TASK DIRECTIONS = Each entry should be returned exactly as written, with no pictures carried over.

TASK MATERIAL =
○ ○ ○ ○ ○ ○ ○

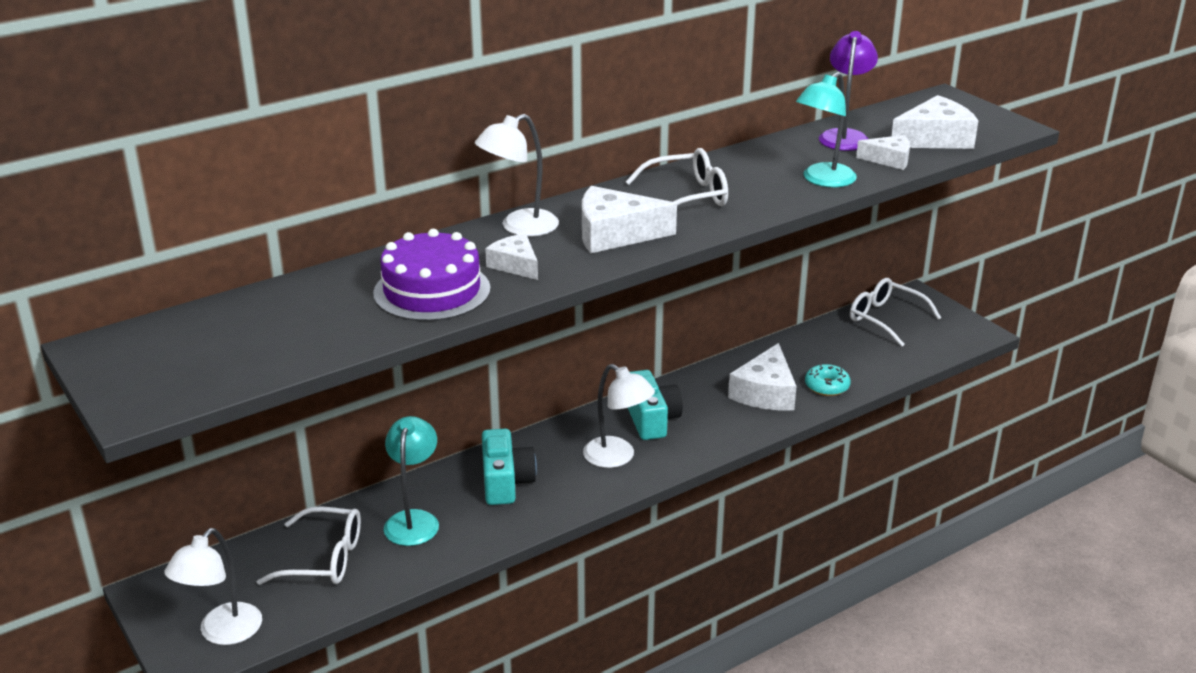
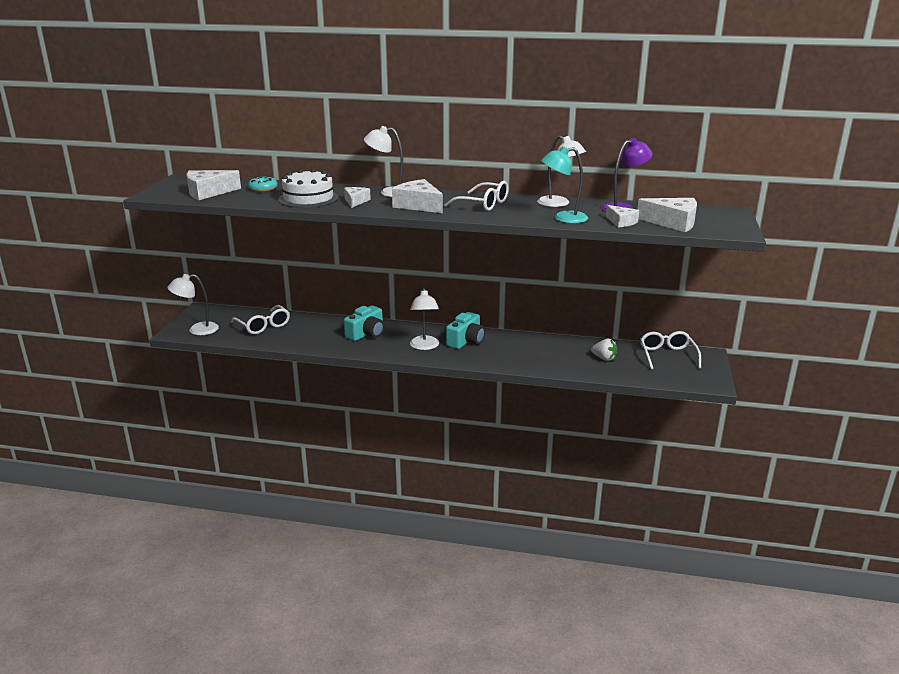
camera: 45 degrees right, 5 degrees down
(414, 520) = (312, 329): turquoise lamp -> none
(432, 291) = (308, 198): purple cake -> white cake
(765, 392) = (538, 355): white cheese -> white cheese (208, 192)
(766, 157) = (559, 204): none -> white lamp
(827, 386) = (575, 366): turquoise donut -> turquoise donut (263, 189)
(836, 358) = (604, 358): none -> white strawberry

○ ○ ○ ○ ○ ○ ○

WRITTEN ANSWER =
camera: 45 degrees right, 5 degrees down
(414, 520) = (312, 329): turquoise lamp -> none
(432, 291) = (308, 198): purple cake -> white cake
(765, 392) = (538, 355): white cheese -> white cheese (208, 192)
(766, 157) = (559, 204): none -> white lamp
(827, 386) = (575, 366): turquoise donut -> turquoise donut (263, 189)
(836, 358) = (604, 358): none -> white strawberry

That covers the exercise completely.